## Task statement
Identify every line in the material below that contains the string "acciaccatura", matching case exactly, and copy each of those lines.

[Raw material]
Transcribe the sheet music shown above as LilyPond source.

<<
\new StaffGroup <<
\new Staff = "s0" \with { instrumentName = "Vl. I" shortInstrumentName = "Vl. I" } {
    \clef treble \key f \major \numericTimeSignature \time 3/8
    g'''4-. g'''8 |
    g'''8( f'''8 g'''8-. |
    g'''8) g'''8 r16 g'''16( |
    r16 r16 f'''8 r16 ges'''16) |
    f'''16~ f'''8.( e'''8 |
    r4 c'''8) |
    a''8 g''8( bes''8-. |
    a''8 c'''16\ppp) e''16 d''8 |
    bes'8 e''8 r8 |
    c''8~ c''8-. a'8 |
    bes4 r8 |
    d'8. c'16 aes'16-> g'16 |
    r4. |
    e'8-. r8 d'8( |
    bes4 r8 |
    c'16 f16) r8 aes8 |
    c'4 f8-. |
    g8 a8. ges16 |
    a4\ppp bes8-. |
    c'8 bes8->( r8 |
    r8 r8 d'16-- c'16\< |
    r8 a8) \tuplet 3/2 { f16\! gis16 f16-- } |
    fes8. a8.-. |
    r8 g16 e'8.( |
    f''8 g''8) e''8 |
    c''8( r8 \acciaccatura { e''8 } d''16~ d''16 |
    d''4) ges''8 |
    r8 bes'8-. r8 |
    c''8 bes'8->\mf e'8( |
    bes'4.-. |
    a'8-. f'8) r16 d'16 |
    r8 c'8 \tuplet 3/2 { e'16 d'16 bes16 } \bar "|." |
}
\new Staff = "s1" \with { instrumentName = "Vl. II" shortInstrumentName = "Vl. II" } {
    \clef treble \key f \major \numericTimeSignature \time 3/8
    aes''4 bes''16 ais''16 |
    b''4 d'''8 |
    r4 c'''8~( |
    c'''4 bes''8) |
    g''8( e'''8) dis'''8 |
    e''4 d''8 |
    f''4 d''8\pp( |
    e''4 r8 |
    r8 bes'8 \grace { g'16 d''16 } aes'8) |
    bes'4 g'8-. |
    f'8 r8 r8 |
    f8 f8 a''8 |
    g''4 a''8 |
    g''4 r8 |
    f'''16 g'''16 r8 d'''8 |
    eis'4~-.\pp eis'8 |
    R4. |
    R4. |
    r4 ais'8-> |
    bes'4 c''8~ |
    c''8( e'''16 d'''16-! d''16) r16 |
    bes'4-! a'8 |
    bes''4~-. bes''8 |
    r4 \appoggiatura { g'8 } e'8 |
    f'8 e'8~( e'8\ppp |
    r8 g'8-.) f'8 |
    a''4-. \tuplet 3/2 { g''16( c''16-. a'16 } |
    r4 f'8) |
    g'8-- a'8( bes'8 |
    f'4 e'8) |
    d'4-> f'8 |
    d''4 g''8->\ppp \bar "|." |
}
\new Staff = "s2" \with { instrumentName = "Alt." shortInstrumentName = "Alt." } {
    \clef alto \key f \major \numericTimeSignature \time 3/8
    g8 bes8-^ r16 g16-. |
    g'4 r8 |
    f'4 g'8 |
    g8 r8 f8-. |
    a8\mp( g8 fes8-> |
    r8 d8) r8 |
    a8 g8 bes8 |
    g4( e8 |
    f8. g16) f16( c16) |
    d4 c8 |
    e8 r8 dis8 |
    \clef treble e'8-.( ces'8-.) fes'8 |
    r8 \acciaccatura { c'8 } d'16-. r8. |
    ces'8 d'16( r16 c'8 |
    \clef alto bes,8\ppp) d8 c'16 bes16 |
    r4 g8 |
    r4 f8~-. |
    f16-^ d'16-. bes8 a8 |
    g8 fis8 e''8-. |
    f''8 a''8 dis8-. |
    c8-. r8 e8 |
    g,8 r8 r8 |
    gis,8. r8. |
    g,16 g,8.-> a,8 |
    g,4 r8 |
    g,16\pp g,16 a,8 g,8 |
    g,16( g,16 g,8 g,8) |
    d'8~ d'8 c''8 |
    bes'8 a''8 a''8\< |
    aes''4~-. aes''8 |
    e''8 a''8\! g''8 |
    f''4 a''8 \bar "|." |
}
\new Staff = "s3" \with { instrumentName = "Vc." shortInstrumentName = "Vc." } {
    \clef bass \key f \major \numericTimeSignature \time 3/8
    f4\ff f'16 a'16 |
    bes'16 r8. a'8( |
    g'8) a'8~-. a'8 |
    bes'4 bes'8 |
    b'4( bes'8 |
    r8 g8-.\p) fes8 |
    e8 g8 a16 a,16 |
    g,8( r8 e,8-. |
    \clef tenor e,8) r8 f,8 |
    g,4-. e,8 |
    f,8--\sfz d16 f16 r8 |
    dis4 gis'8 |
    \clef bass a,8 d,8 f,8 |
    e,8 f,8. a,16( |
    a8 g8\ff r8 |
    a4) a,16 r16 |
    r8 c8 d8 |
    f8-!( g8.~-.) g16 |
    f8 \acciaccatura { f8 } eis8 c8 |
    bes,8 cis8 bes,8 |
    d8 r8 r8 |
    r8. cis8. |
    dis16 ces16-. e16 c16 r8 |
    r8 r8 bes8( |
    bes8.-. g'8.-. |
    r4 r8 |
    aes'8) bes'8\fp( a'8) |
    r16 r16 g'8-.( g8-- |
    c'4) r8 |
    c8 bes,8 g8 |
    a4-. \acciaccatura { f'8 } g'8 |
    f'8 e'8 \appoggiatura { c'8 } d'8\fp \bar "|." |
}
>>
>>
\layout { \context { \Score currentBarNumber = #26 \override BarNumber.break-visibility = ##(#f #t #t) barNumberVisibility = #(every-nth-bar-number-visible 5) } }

## The response
    c''8( r8 \acciaccatura { e''8 } d''16~ d''16 |
    r8 \acciaccatura { c'8 } d'16-. r8. |
    f8 \acciaccatura { f8 } eis8 c8 |
    a4-. \acciaccatura { f'8 } g'8 |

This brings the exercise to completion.